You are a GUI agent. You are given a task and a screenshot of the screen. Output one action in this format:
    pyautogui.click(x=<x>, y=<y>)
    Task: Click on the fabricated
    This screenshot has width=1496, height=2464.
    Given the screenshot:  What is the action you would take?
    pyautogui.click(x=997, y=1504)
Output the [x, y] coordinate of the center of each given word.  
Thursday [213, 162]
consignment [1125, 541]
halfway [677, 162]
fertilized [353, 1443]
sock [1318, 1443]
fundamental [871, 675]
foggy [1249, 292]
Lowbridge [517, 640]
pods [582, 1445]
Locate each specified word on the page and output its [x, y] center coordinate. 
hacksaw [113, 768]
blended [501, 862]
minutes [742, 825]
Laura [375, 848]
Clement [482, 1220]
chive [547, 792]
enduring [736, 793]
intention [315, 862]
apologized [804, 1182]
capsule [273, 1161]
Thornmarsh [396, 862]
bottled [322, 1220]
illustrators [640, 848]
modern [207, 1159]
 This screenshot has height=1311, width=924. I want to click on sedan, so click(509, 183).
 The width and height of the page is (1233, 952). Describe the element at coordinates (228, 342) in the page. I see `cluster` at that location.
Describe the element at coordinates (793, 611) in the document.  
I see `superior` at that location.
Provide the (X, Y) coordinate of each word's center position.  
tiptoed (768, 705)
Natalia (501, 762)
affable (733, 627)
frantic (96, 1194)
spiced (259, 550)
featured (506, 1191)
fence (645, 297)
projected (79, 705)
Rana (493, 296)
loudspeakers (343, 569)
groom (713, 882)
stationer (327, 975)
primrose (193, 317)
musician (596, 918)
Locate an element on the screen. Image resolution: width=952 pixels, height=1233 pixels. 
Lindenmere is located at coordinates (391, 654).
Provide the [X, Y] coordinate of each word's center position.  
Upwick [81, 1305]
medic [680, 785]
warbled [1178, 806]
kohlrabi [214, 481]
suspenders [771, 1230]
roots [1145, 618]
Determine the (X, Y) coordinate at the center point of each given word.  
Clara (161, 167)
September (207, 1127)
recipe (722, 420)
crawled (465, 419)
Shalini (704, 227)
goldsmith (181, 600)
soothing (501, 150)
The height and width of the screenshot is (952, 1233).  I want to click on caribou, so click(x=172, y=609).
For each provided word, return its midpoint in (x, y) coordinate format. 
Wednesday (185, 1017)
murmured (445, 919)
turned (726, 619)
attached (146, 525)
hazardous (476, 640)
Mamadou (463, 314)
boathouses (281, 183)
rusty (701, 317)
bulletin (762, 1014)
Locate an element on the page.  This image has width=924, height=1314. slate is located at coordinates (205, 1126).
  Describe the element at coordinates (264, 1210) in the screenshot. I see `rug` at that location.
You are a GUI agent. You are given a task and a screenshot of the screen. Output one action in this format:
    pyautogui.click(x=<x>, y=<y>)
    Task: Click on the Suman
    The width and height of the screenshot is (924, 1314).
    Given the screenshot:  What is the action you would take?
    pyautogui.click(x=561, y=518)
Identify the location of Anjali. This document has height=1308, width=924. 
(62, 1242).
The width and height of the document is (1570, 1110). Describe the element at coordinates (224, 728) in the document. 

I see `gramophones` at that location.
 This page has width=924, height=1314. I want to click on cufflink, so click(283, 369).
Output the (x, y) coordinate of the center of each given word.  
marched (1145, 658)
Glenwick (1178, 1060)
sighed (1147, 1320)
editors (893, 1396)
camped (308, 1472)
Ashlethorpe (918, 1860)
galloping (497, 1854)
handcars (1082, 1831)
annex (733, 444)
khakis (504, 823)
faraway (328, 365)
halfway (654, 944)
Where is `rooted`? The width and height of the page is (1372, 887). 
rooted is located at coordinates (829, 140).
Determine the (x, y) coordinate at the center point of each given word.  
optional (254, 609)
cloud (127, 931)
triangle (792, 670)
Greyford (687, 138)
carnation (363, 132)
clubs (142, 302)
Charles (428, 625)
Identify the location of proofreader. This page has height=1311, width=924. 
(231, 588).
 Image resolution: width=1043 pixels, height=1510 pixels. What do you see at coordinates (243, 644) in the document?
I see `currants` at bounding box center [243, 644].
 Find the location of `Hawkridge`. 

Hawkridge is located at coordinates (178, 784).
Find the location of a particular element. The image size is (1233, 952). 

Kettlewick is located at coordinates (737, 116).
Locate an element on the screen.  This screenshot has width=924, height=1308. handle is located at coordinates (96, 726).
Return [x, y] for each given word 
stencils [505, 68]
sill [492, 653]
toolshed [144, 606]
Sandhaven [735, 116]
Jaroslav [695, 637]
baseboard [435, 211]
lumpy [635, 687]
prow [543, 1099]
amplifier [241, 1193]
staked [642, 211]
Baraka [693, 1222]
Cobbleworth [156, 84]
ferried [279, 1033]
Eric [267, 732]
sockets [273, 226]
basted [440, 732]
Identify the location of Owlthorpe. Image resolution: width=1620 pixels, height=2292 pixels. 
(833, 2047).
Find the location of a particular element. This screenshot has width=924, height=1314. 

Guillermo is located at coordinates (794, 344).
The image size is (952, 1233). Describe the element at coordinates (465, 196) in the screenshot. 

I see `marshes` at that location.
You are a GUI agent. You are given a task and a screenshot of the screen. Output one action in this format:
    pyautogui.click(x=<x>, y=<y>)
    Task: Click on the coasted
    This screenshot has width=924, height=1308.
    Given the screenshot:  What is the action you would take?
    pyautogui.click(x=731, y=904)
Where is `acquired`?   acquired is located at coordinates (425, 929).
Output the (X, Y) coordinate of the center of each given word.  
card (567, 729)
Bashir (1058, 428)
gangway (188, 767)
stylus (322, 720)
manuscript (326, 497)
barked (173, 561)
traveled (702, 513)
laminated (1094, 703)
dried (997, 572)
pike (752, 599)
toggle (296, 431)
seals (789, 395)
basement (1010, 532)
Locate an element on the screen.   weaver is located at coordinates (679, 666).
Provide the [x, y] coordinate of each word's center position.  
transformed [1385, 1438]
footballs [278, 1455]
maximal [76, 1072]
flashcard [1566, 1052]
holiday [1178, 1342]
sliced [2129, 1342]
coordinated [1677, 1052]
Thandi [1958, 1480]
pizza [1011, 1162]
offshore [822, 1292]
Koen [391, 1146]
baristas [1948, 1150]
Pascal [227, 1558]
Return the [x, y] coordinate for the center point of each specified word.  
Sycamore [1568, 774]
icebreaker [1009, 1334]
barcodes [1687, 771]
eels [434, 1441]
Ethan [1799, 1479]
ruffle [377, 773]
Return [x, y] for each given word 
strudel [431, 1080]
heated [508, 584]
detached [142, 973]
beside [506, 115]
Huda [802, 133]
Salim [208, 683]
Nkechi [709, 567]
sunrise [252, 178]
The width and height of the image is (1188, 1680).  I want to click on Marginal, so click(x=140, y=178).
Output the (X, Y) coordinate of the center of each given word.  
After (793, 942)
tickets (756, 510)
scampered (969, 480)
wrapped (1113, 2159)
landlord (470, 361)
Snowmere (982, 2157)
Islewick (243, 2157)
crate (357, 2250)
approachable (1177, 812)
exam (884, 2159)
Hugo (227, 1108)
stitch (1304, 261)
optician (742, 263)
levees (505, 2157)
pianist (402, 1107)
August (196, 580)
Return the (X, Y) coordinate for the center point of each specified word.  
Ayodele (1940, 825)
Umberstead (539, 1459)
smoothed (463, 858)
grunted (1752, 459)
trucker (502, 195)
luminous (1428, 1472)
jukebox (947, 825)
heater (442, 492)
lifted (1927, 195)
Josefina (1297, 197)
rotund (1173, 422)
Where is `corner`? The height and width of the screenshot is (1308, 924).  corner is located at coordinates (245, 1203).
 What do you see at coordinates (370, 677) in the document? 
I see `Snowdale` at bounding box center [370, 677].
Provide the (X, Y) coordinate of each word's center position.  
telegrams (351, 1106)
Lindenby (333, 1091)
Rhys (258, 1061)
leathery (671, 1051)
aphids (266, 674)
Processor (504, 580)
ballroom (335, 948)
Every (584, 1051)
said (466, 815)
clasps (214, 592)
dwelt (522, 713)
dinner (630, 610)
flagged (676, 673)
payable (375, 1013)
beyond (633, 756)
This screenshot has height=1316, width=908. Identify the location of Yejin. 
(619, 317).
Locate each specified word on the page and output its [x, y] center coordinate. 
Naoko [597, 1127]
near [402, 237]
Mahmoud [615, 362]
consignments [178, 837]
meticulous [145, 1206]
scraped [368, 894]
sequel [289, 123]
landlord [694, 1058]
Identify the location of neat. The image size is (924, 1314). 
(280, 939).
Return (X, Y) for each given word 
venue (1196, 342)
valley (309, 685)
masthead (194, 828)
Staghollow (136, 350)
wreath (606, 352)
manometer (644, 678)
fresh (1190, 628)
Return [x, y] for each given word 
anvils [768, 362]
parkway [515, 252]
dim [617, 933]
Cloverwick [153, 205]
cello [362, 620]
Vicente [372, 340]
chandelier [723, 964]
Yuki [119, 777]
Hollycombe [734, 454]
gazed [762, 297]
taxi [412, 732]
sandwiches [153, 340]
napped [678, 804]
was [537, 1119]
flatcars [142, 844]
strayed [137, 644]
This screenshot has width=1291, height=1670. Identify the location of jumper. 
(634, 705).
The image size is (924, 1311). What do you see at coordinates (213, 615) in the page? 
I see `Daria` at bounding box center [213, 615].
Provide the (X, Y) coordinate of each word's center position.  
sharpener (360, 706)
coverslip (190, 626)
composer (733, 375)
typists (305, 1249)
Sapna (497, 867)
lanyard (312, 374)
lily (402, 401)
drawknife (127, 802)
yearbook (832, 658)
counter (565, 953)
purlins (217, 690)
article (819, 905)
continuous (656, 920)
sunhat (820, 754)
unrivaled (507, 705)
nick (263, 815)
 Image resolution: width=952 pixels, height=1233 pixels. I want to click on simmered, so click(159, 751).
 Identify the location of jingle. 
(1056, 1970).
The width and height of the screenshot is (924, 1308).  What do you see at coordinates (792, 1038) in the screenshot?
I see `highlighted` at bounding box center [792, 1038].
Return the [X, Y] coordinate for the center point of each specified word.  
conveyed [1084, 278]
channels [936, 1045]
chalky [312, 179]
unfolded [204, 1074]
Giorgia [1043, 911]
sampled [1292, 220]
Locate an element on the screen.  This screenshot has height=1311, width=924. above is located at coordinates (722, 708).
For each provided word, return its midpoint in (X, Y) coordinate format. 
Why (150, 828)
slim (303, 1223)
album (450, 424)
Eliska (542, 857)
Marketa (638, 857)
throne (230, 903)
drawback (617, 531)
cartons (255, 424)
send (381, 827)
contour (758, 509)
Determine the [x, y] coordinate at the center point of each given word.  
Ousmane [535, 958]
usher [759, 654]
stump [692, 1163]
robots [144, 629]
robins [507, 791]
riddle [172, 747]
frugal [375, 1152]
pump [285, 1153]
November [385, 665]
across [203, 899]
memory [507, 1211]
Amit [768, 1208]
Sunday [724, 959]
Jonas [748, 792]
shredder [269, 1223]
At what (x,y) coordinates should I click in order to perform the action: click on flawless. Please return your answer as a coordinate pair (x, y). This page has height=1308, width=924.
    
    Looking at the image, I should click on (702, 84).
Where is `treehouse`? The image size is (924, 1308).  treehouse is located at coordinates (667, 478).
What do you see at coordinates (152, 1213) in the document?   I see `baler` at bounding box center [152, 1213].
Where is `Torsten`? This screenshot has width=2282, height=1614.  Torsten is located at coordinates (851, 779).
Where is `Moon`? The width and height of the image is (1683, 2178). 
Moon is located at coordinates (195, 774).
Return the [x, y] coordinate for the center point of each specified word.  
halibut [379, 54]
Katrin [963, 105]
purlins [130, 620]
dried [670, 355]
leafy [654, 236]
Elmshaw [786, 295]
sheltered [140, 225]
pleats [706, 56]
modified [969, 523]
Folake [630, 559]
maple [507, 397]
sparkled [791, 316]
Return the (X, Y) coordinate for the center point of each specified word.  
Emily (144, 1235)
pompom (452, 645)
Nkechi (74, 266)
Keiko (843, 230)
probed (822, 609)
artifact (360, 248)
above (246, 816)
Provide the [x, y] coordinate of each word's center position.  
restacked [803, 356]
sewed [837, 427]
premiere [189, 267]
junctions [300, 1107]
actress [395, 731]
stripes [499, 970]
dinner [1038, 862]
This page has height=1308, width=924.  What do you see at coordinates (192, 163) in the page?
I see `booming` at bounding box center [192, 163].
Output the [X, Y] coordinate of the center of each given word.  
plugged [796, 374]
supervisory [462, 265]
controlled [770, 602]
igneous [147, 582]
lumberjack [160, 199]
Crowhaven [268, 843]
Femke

Short problem => Switch "proofreader" to "bookbinder" in the listing from the line with "Identify the location of proofreader." to the line with "stencils [505, 68]", and write out only those lines with nothing else altered.

The output =>
Identify the location of bookbinder. This page has height=1311, width=924. 
(231, 588).
 Image resolution: width=1043 pixels, height=1510 pixels. What do you see at coordinates (243, 644) in the document?
I see `currants` at bounding box center [243, 644].
 Find the location of `Hawkridge`. 

Hawkridge is located at coordinates (178, 784).
Find the location of a particular element. The image size is (1233, 952). 

Kettlewick is located at coordinates (737, 116).
Locate an element on the screen.  This screenshot has width=924, height=1308. handle is located at coordinates (96, 726).
Return [x, y] for each given word 
stencils [505, 68]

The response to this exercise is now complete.